# WHAT YOU WILL DO
Exactly as they appear, transcribe the entries and skip any pictures.

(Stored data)
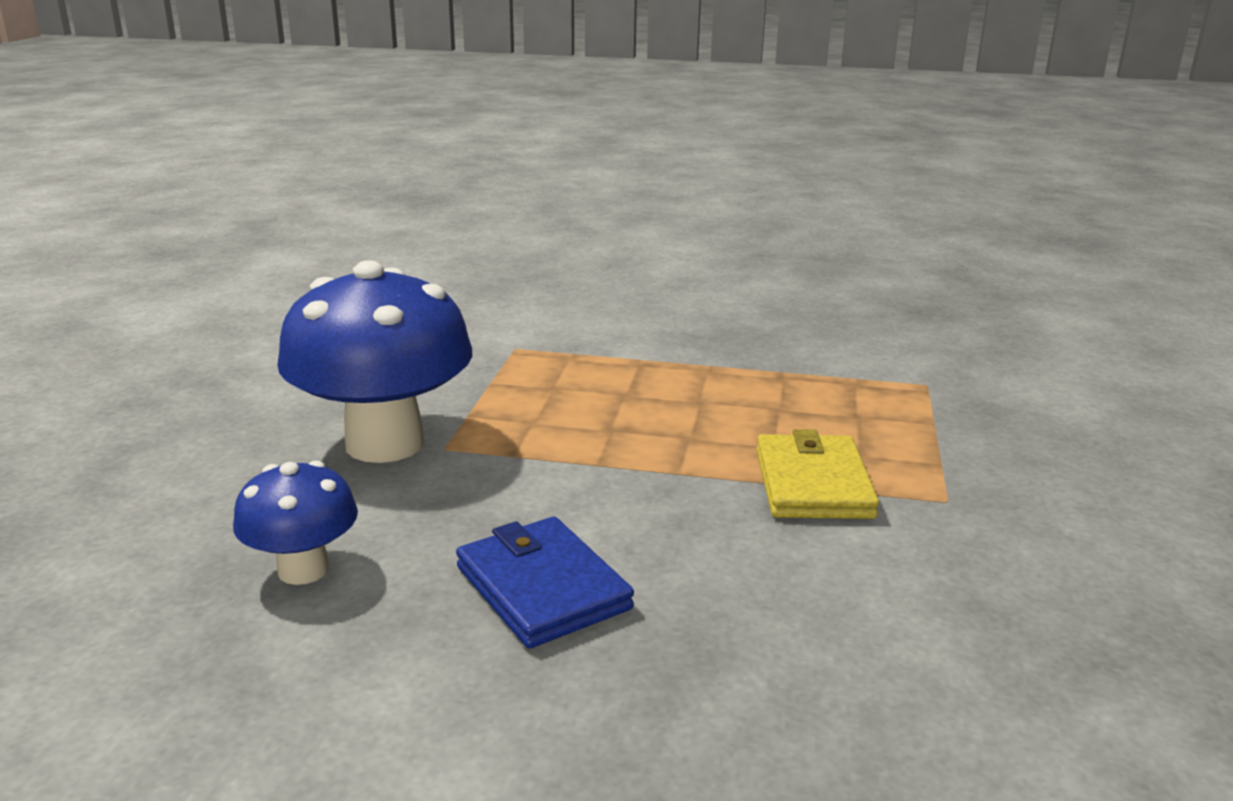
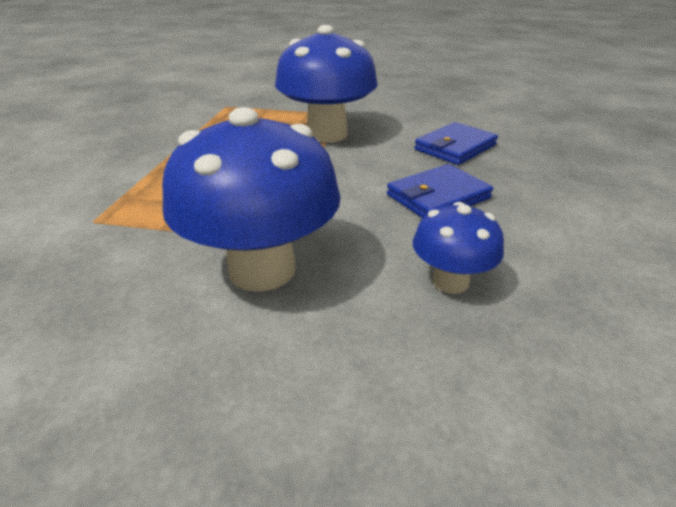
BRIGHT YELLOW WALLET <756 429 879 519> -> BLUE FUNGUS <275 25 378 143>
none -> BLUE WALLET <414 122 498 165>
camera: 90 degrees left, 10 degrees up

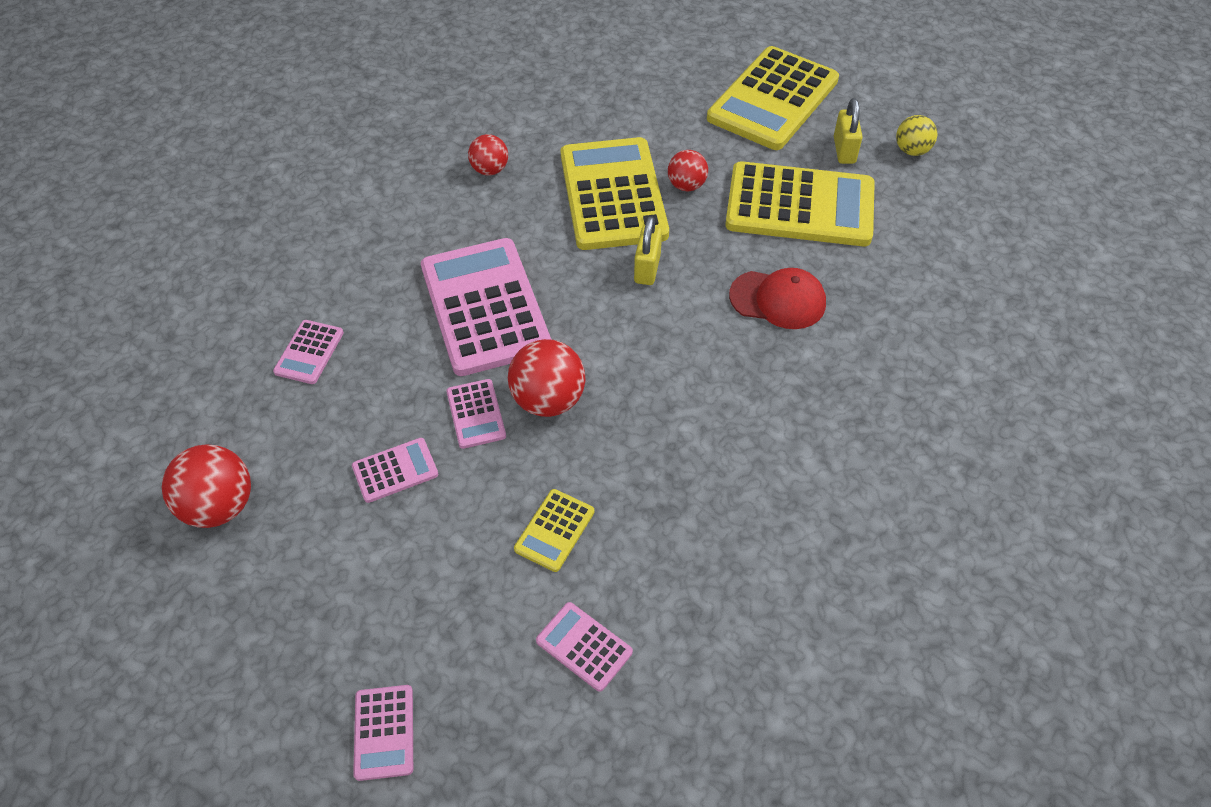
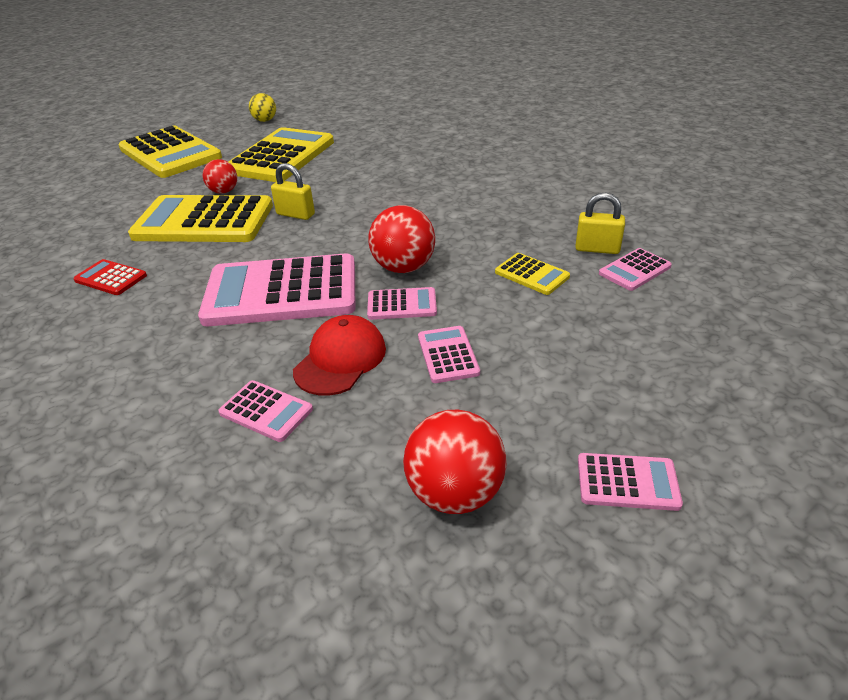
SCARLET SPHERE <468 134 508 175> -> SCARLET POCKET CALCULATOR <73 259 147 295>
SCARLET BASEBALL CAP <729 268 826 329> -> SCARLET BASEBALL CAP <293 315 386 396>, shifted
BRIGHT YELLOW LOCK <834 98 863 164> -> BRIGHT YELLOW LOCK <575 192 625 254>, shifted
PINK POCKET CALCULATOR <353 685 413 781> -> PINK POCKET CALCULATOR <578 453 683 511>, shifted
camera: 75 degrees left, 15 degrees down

# OUTPUT
BRIGHT YELLOW WALLET <756 429 879 519> -> BLUE FUNGUS <275 25 378 143>
none -> BLUE WALLET <414 122 498 165>
camera: 90 degrees left, 10 degrees up

SCARLET SPHERE <468 134 508 175> -> SCARLET POCKET CALCULATOR <73 259 147 295>
SCARLET BASEBALL CAP <729 268 826 329> -> SCARLET BASEBALL CAP <293 315 386 396>, shifted
BRIGHT YELLOW LOCK <834 98 863 164> -> BRIGHT YELLOW LOCK <575 192 625 254>, shifted
PINK POCKET CALCULATOR <353 685 413 781> -> PINK POCKET CALCULATOR <578 453 683 511>, shifted
camera: 75 degrees left, 15 degrees down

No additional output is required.